[Records drawn from a dataset]
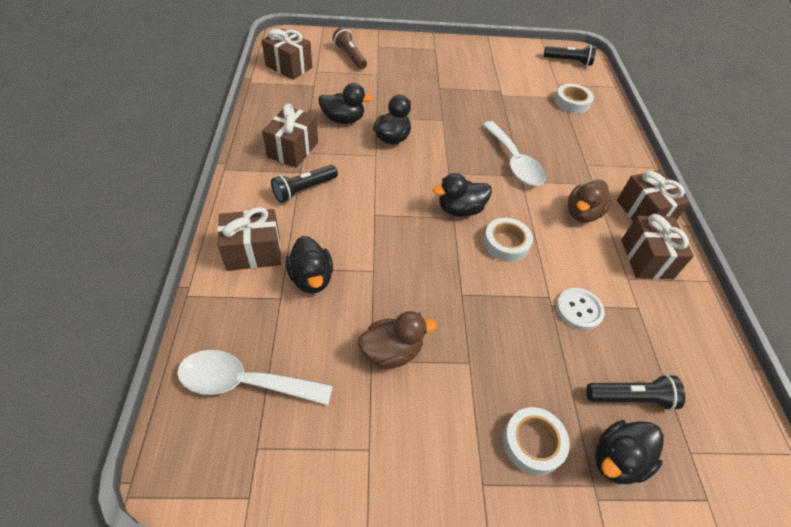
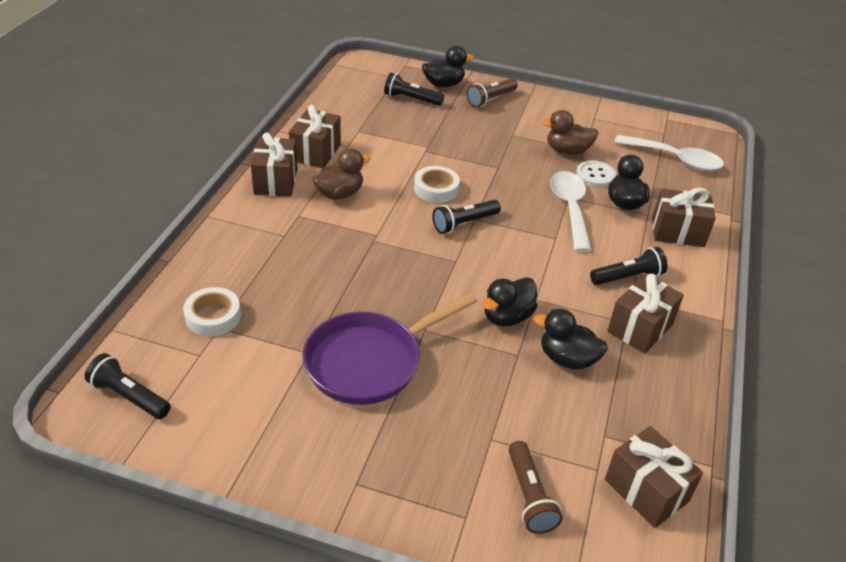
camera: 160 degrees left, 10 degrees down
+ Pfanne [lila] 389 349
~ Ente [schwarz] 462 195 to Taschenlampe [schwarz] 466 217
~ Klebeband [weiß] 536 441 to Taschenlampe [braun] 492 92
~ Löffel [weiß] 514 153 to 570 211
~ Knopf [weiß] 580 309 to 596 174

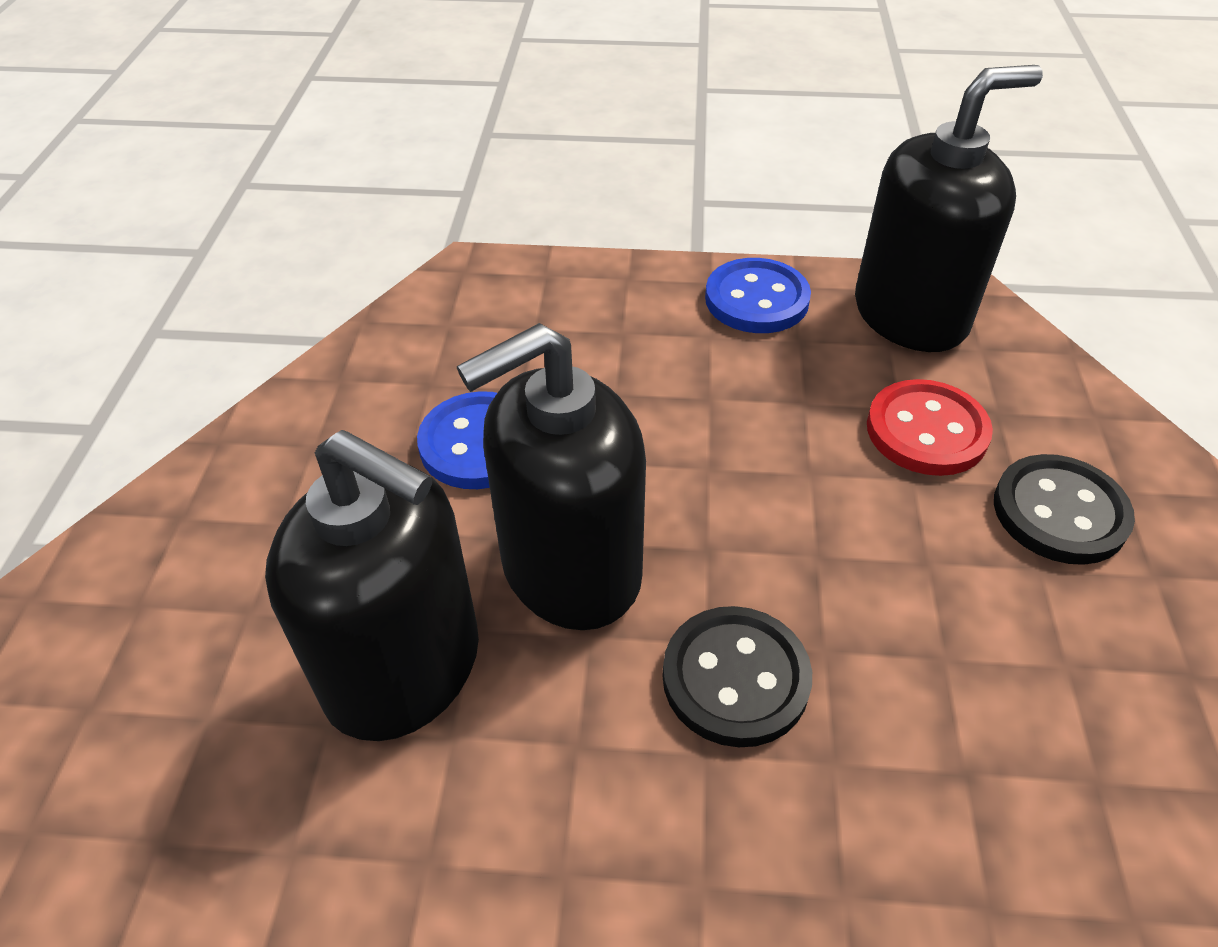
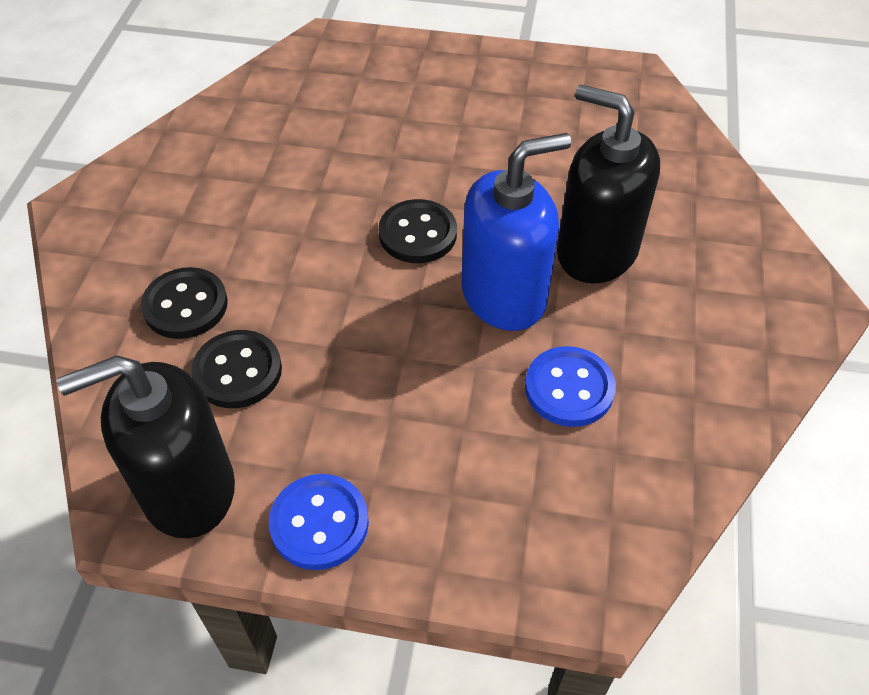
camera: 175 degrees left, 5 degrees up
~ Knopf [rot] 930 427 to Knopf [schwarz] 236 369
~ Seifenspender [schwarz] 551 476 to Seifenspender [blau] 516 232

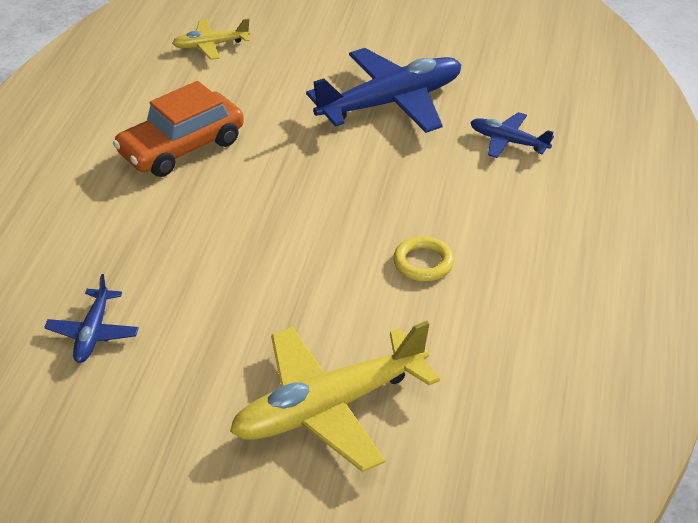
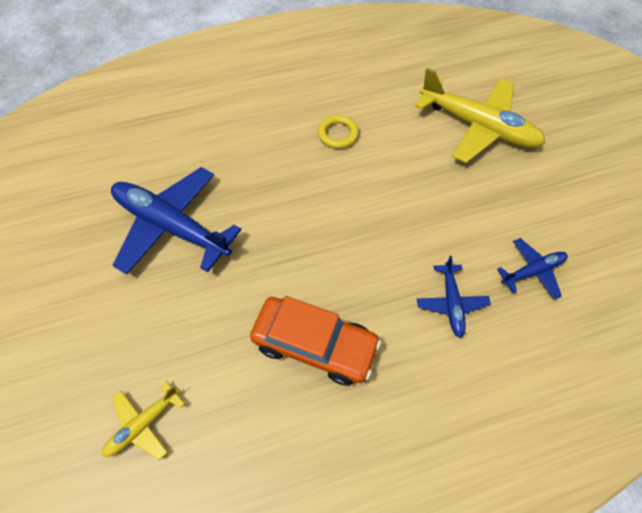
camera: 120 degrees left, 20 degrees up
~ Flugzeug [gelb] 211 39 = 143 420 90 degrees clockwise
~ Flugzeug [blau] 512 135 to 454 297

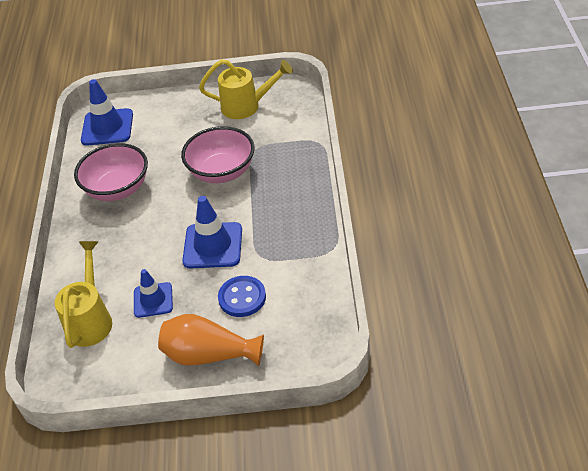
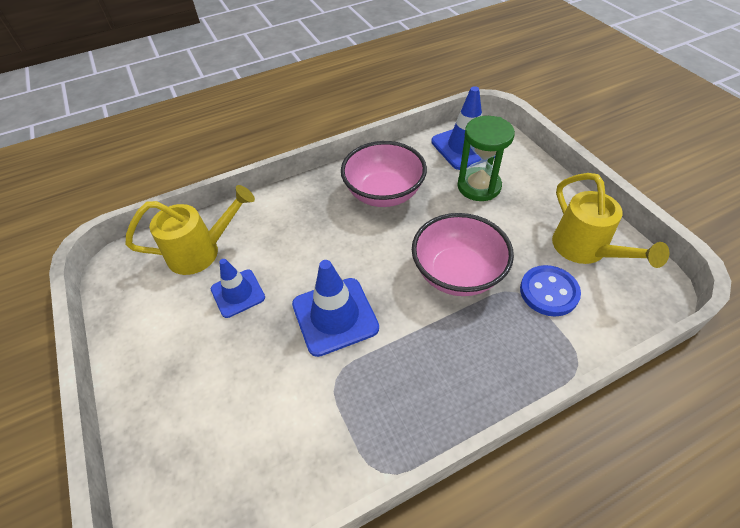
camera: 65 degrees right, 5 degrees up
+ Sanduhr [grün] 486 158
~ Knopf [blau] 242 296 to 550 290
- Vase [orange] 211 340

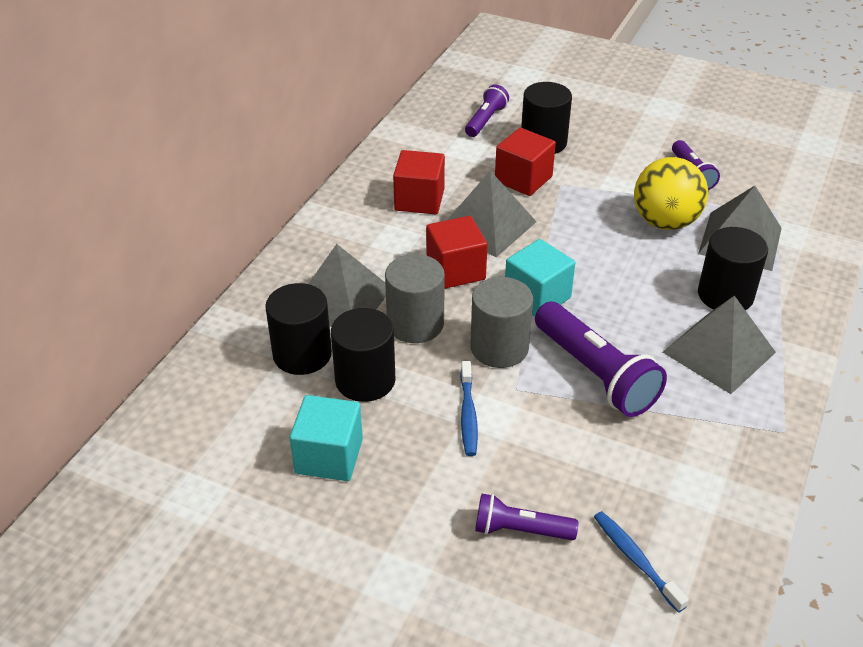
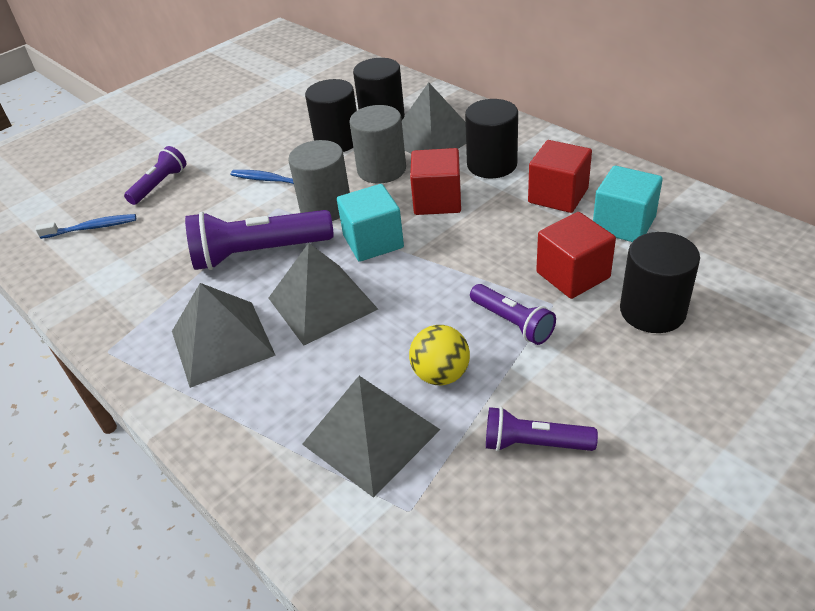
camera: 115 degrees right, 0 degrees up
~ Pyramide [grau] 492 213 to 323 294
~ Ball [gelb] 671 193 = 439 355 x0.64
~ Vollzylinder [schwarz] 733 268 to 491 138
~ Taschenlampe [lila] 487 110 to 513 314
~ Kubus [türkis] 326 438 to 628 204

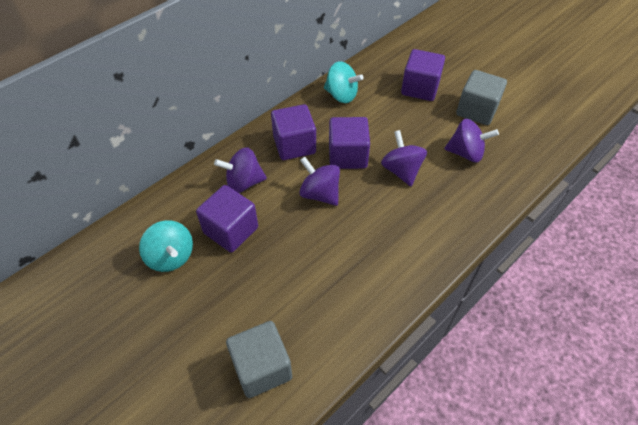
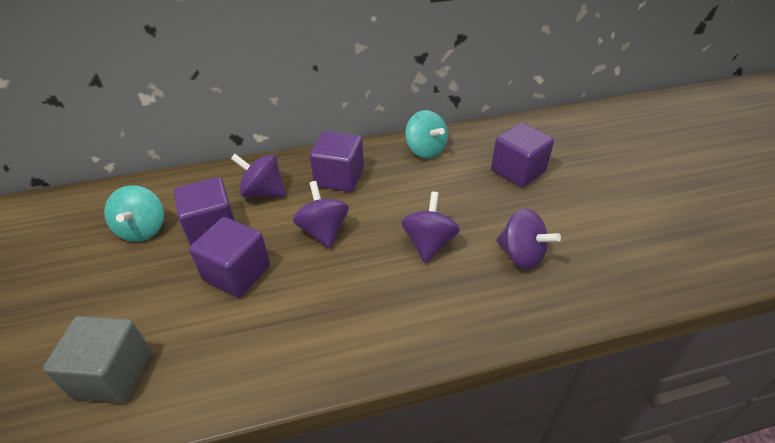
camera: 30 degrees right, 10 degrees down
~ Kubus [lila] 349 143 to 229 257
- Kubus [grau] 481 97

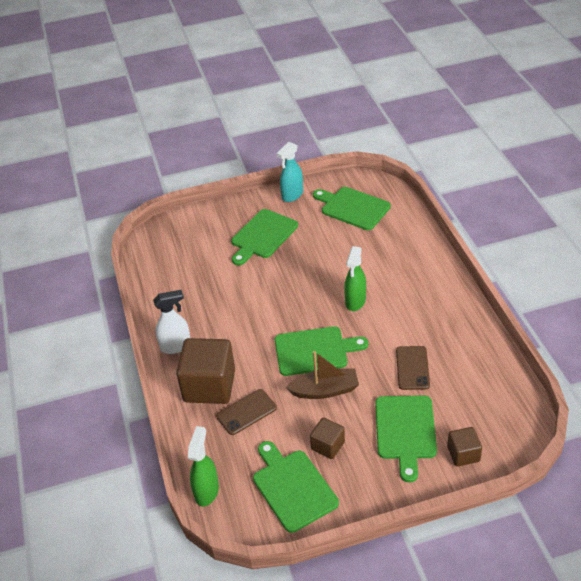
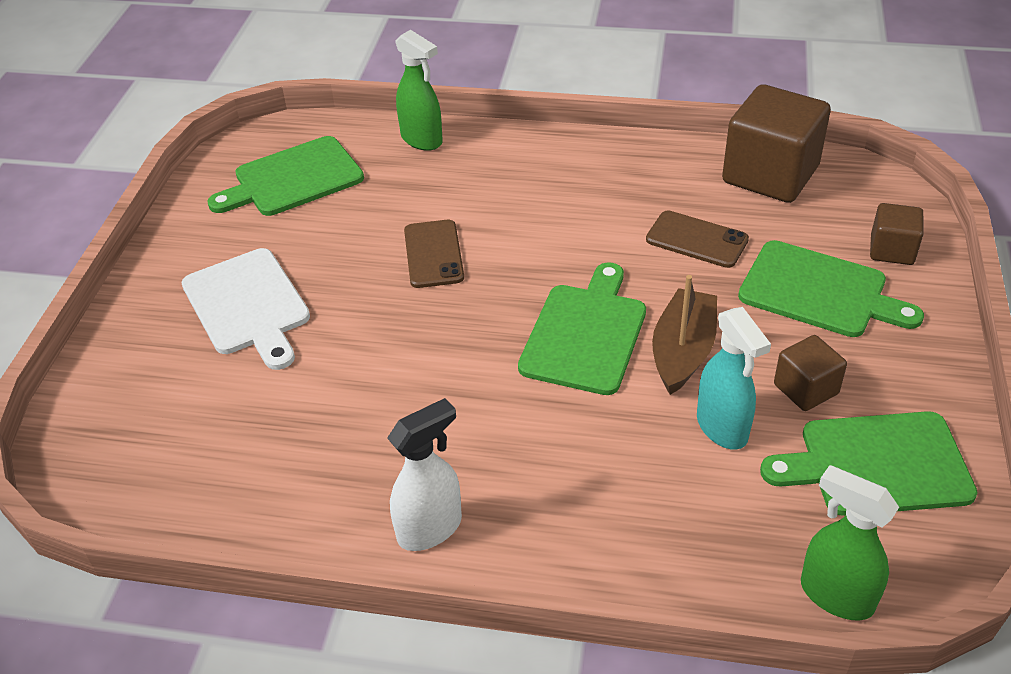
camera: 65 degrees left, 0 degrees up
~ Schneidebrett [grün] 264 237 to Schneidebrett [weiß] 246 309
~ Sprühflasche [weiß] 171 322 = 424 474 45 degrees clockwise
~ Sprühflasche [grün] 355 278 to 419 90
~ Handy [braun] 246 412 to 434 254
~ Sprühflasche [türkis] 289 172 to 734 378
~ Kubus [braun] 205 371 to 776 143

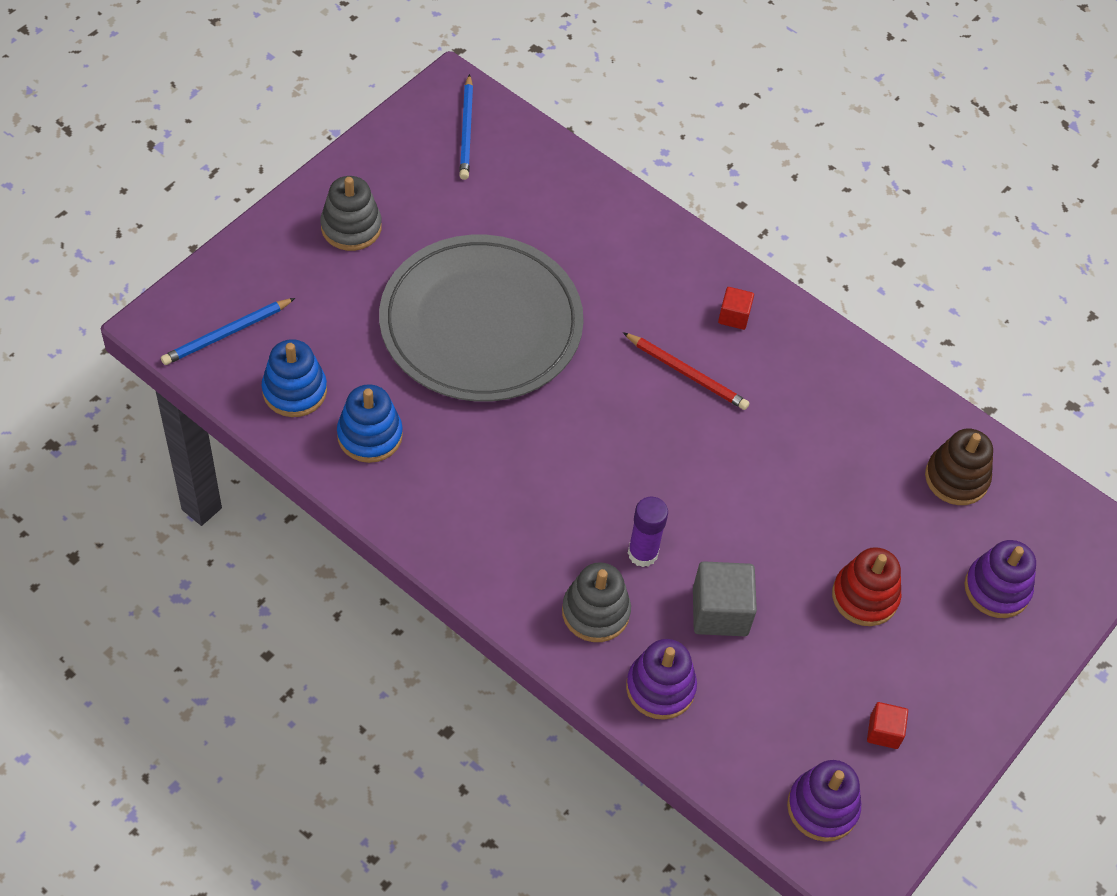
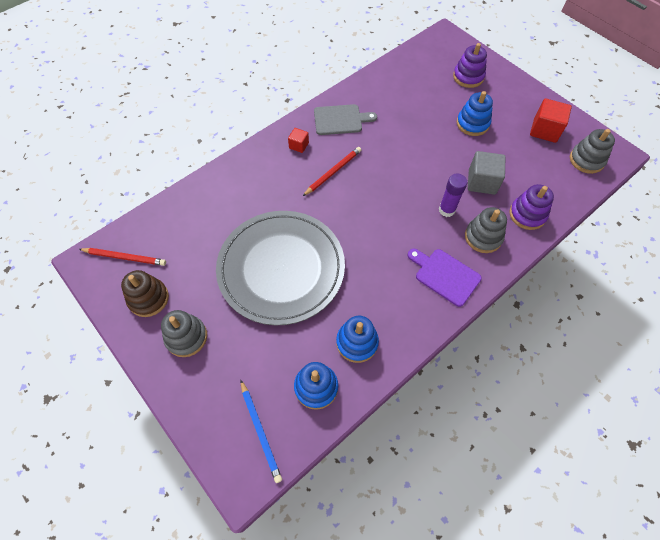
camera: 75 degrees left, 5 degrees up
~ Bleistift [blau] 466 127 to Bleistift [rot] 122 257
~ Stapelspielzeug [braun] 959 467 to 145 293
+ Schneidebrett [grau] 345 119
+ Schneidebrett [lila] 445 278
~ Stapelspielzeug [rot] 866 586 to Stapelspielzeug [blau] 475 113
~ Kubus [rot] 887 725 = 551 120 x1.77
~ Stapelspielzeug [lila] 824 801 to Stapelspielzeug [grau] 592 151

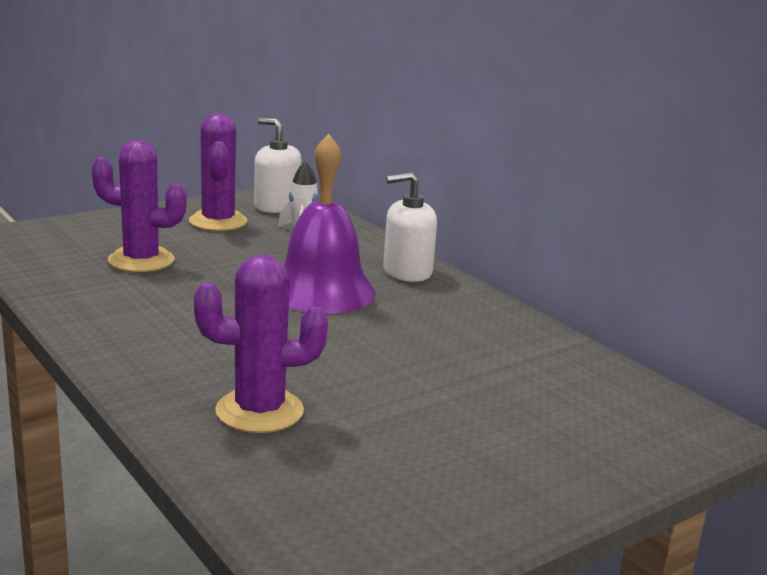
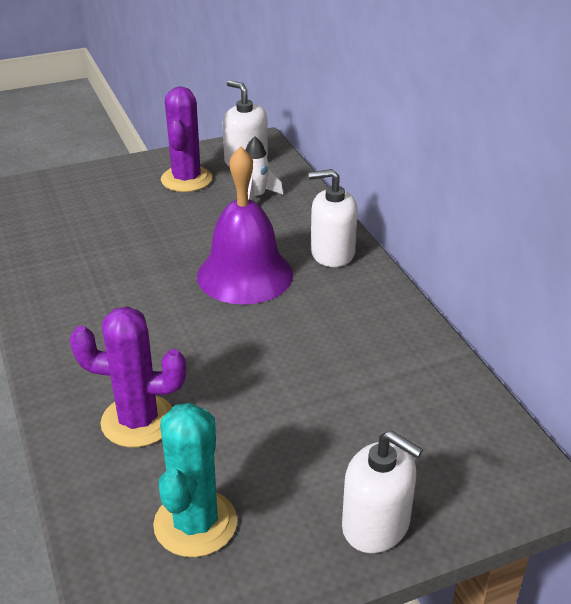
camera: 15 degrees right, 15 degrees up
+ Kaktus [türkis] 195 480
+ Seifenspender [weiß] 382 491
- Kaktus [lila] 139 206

*TASK TO COMPLETE*. The answer should contain only the lines from the start of the records above through the line with "153 to 570 211", copied exactly, and no pictures.

*ANSWER SECTION*.
camera: 160 degrees left, 10 degrees down
+ Pfanne [lila] 389 349
~ Ente [schwarz] 462 195 to Taschenlampe [schwarz] 466 217
~ Klebeband [weiß] 536 441 to Taschenlampe [braun] 492 92
~ Löffel [weiß] 514 153 to 570 211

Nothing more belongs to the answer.